* _Your instructions_: Swap "center" for "middle" in everything from the line containing "Provide the [x, y]" down to the line containing "frantic [492, 1003]" in the material below, both lines included, and give those lines with nothing else changed. Leave the pictures out.

* _Data shown_:
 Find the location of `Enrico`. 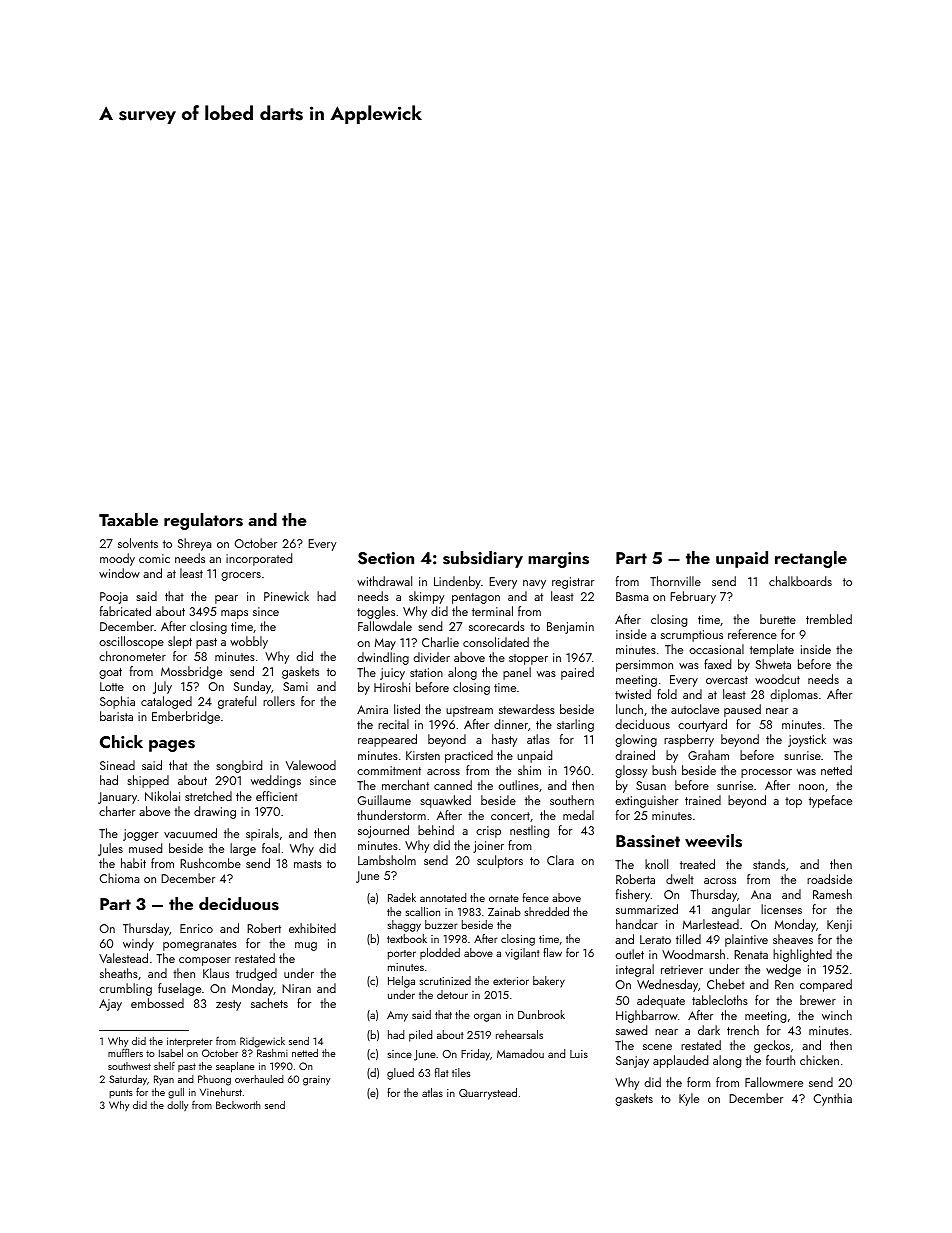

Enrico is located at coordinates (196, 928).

--

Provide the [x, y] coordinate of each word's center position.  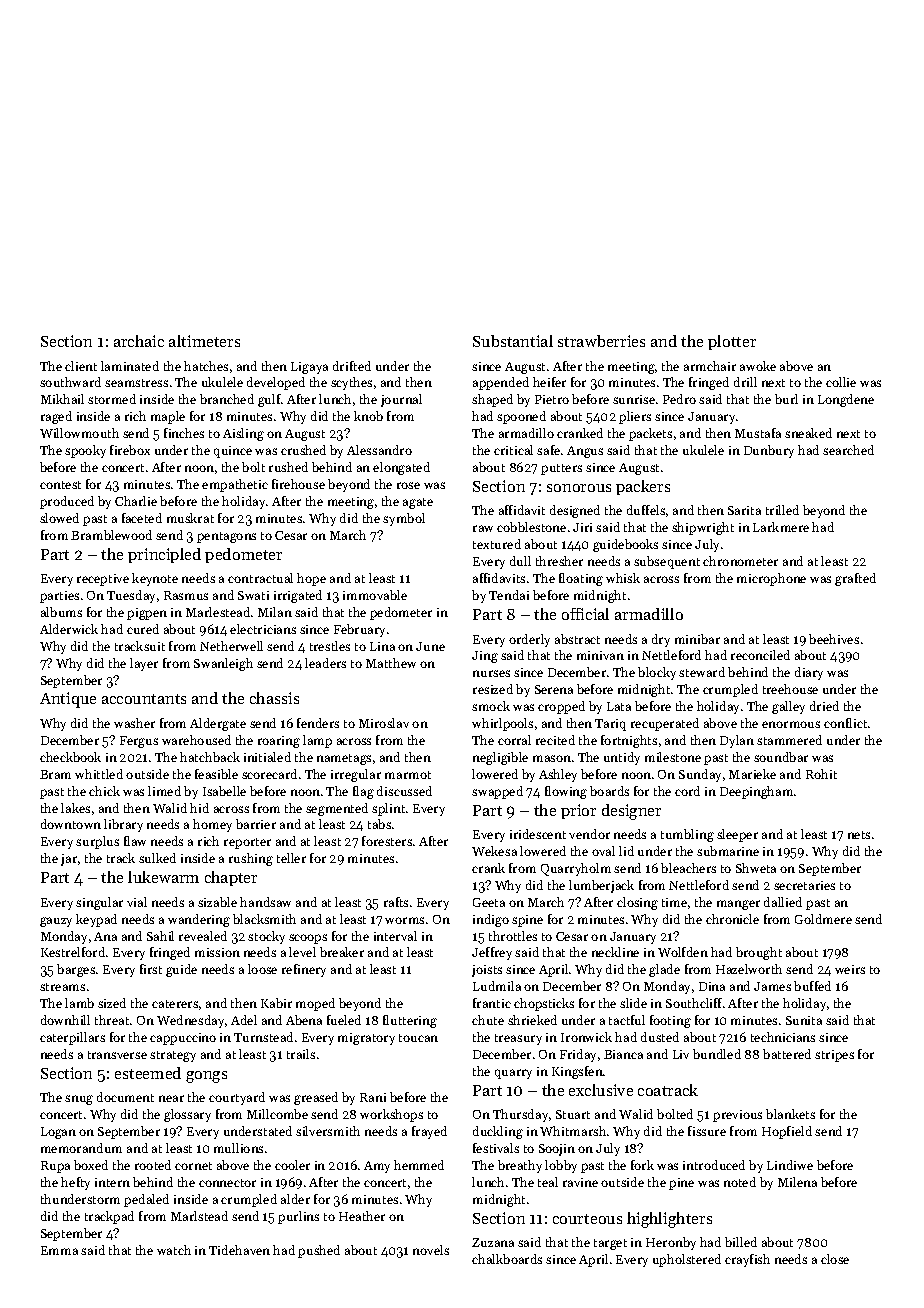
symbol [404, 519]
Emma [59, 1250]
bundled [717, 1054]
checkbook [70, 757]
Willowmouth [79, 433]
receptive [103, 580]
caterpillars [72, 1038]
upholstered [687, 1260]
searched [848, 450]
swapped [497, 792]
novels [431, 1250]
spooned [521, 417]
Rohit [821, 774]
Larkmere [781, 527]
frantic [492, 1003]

* _Written response_:
Provide the [x, y] coordinate of each word's middle position.  
symbol [404, 519]
Emma [59, 1250]
bundled [717, 1054]
checkbook [70, 757]
Willowmouth [79, 433]
receptive [103, 580]
caterpillars [72, 1038]
upholstered [687, 1260]
searched [848, 450]
swapped [497, 792]
novels [431, 1250]
spooned [521, 417]
Rohit [821, 774]
Larkmere [781, 527]
frantic [492, 1003]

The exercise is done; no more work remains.